*** TASK INPUT Section Begins ***
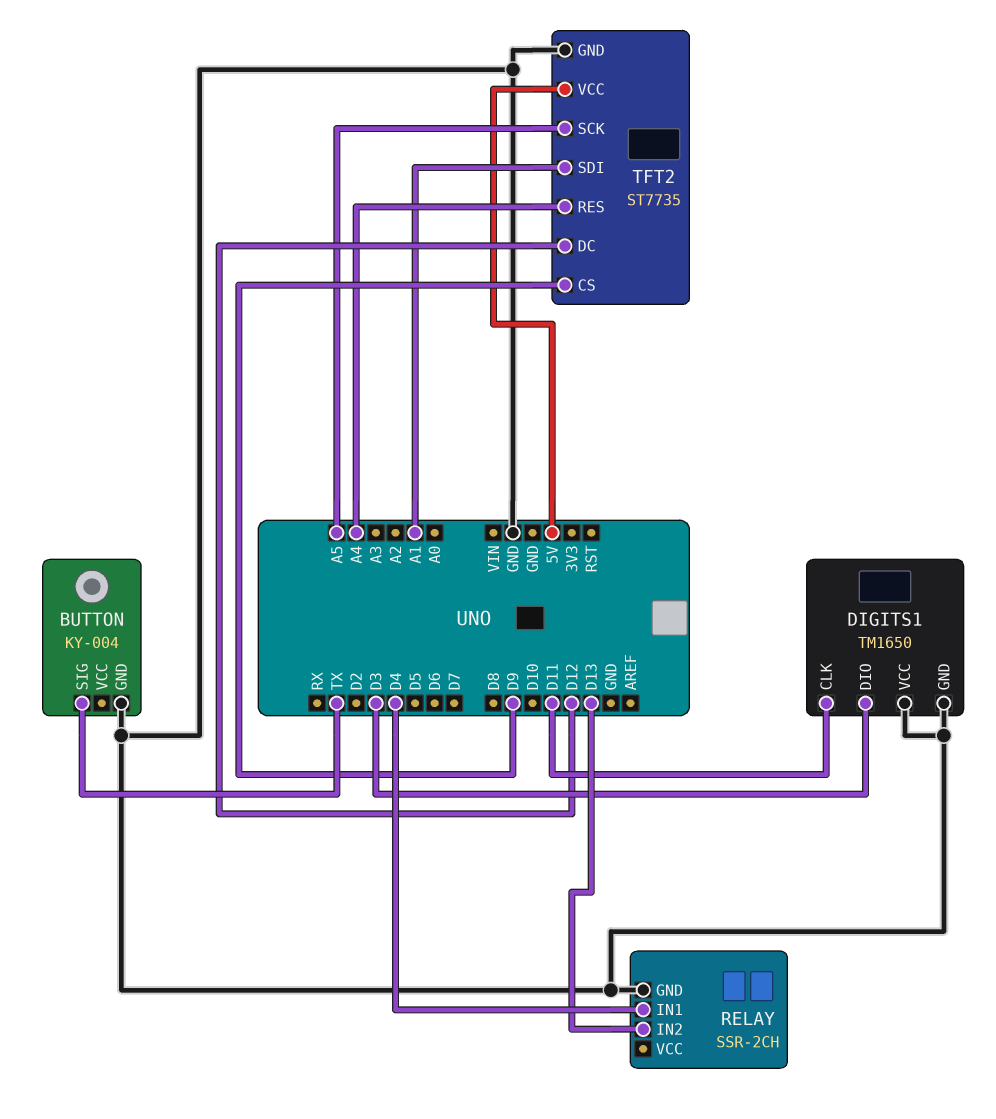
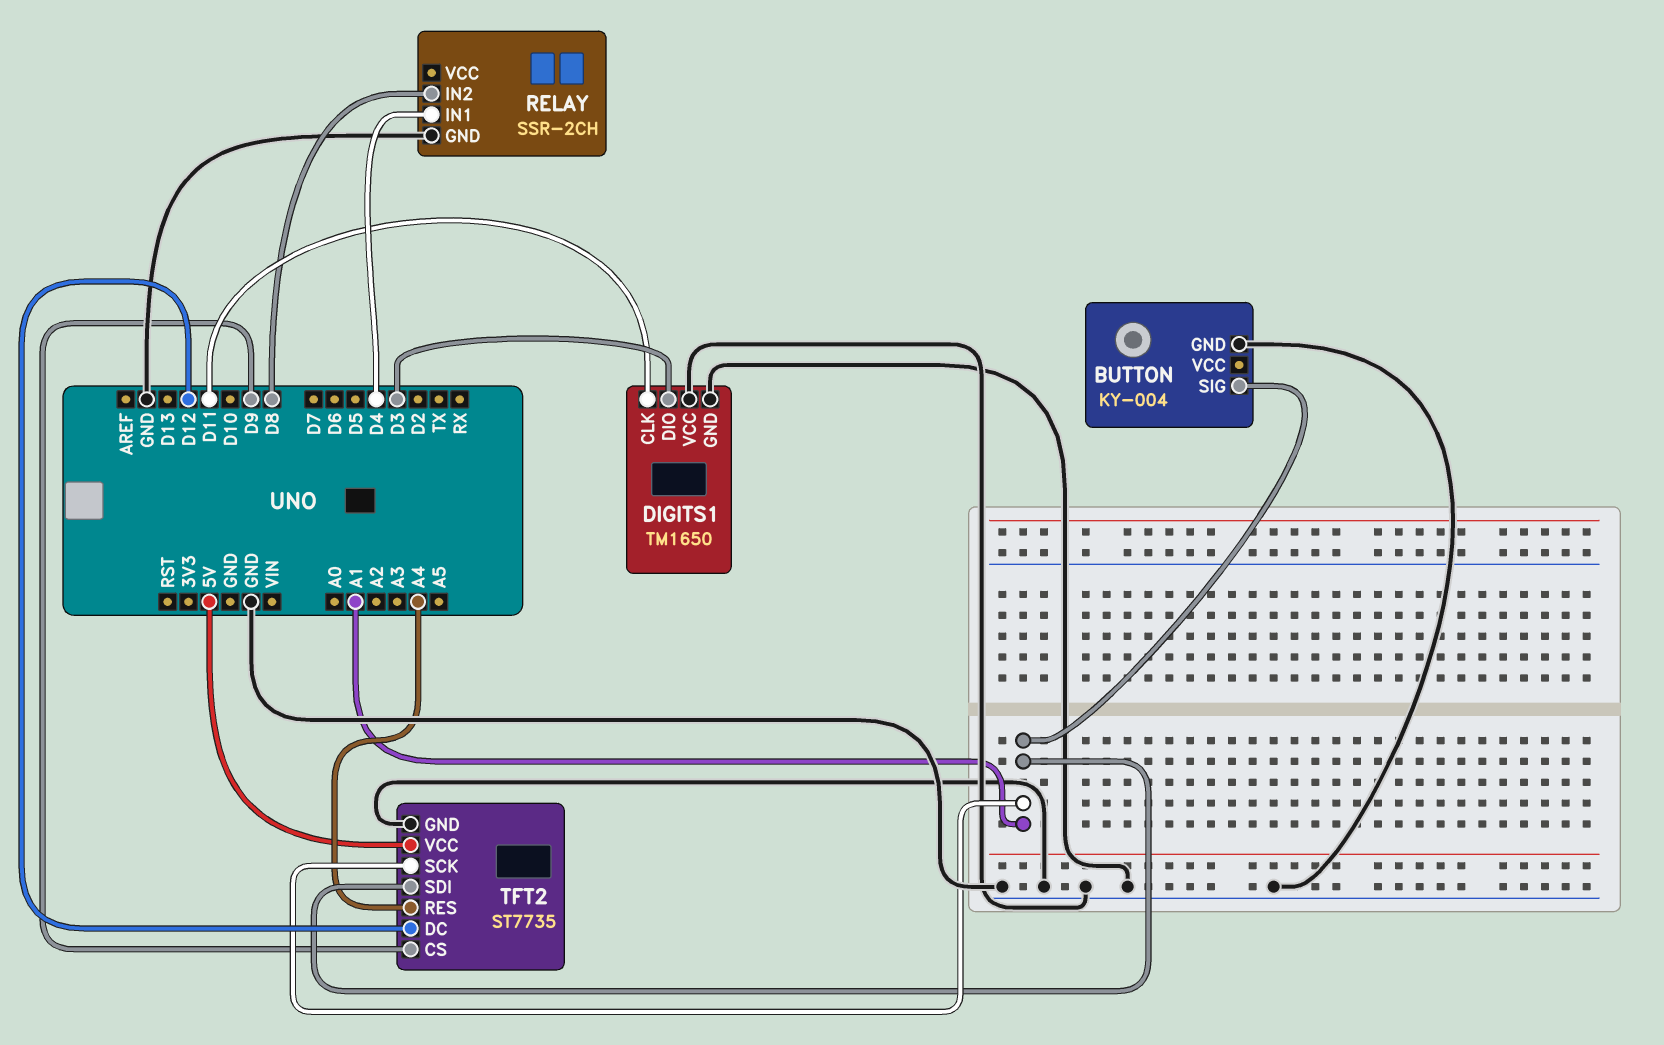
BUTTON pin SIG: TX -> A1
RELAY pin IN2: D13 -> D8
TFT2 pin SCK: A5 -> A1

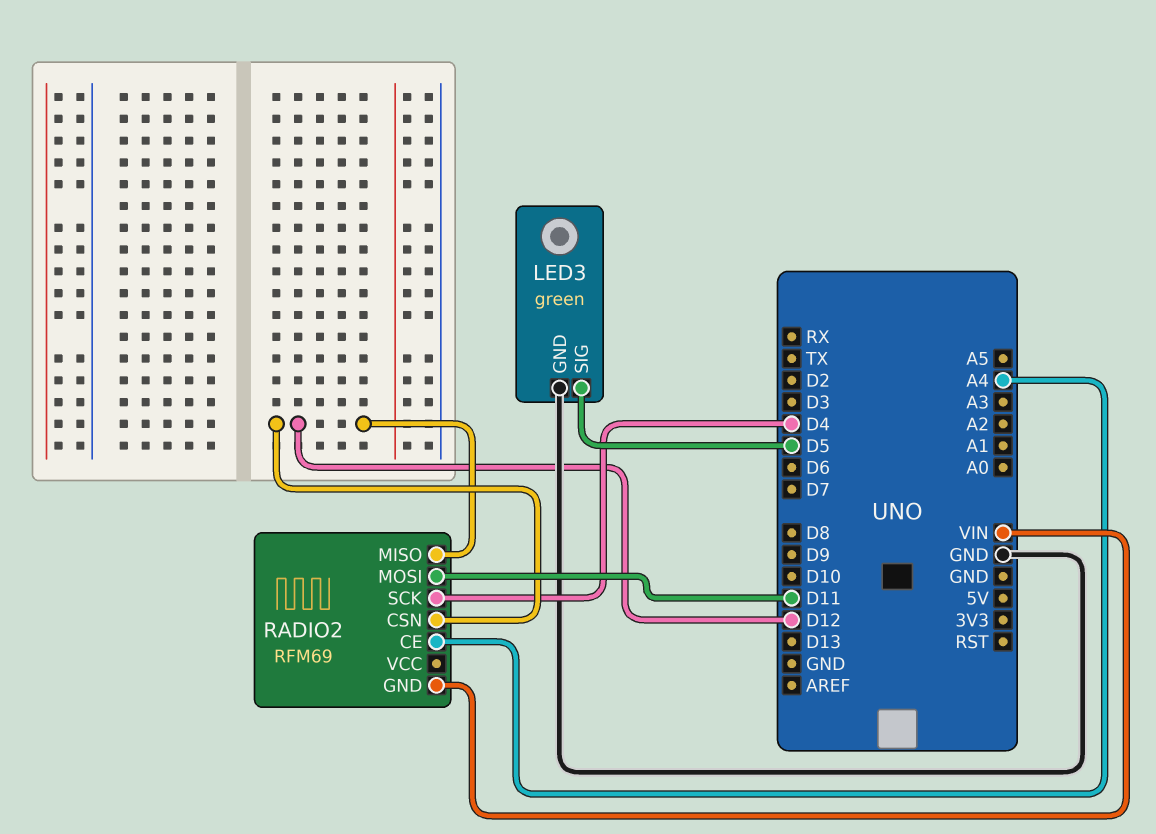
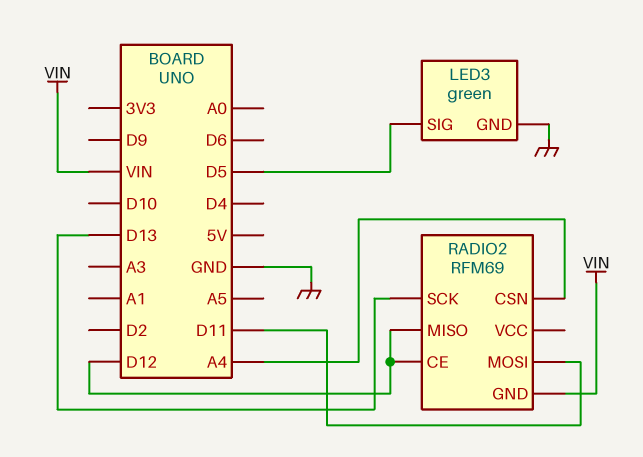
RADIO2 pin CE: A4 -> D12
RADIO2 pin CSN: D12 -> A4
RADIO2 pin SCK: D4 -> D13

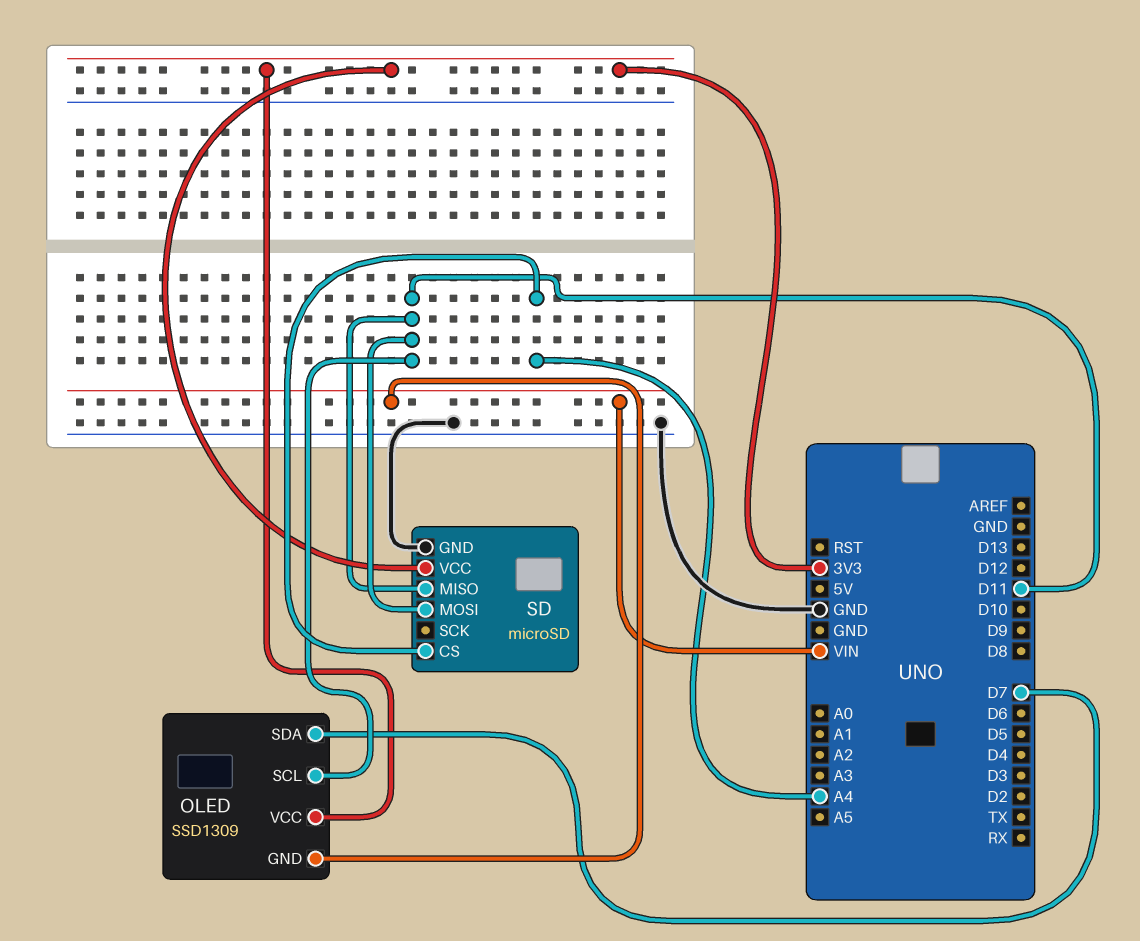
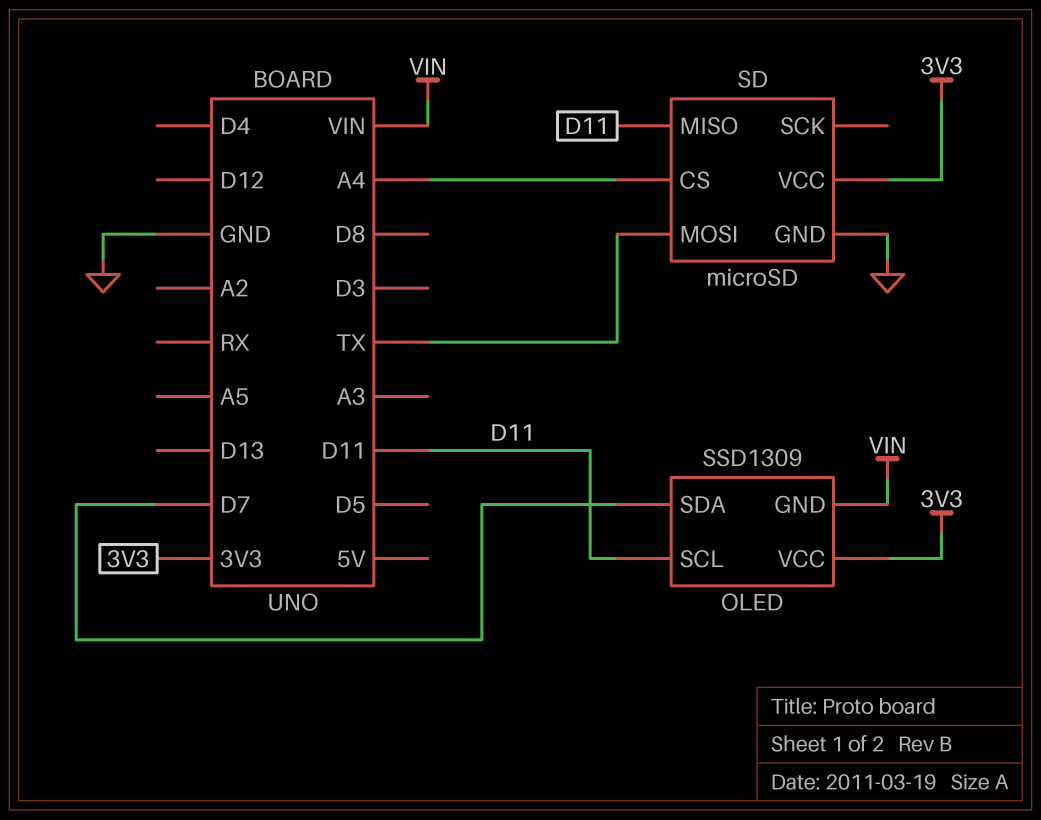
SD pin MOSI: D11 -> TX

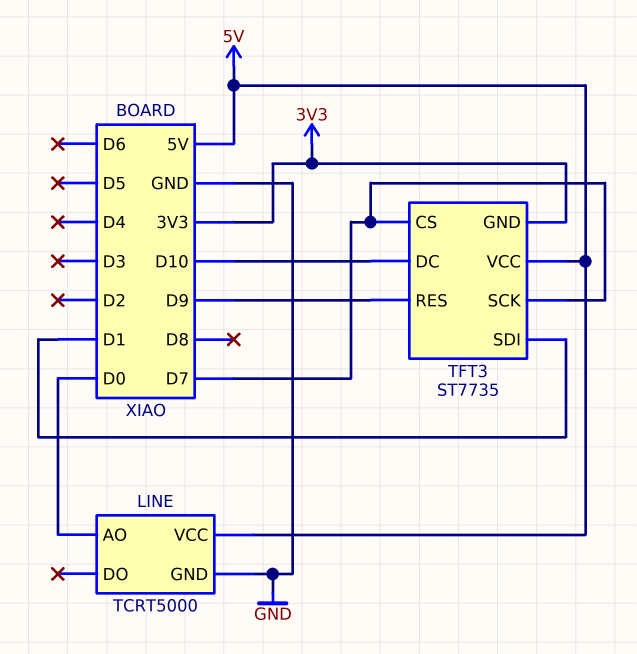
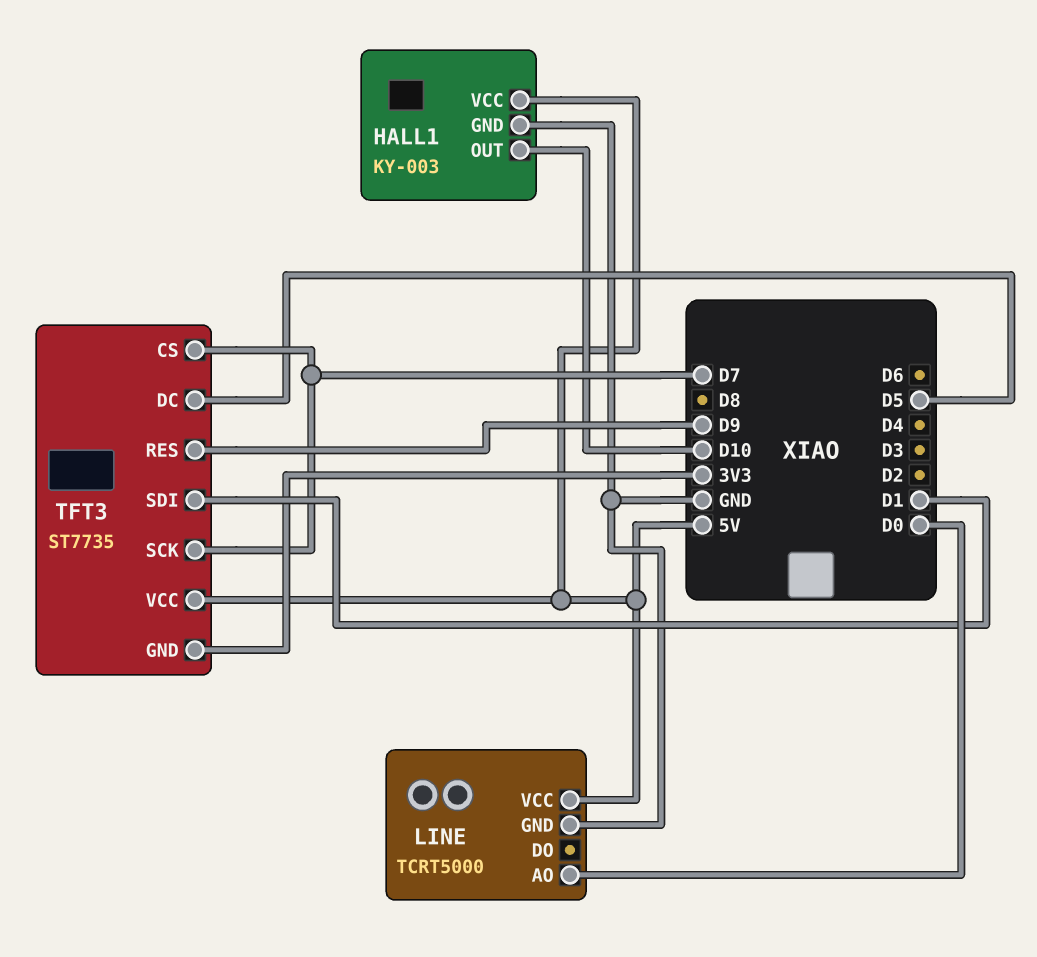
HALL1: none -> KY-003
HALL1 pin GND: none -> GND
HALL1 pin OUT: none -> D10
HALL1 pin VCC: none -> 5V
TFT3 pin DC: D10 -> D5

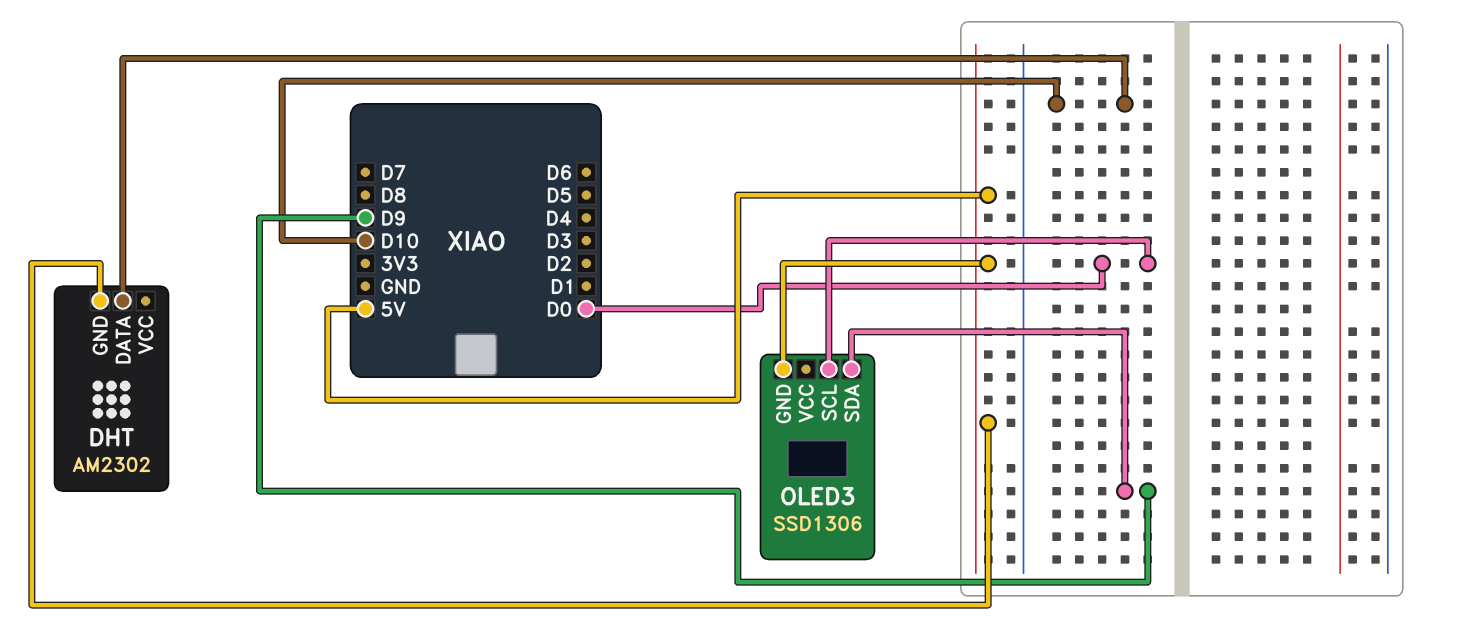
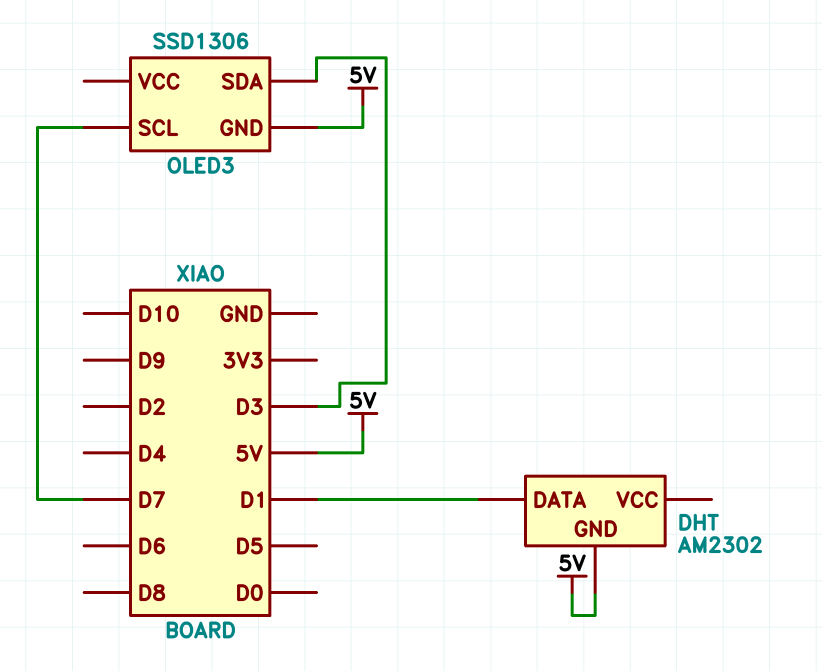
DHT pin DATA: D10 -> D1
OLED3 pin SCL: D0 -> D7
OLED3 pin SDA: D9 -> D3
*** TASK INPUT Section Ends ***
Using the listing above, pull out all lines that hold the word "none".

HALL1: none -> KY-003
HALL1 pin GND: none -> GND
HALL1 pin OUT: none -> D10
HALL1 pin VCC: none -> 5V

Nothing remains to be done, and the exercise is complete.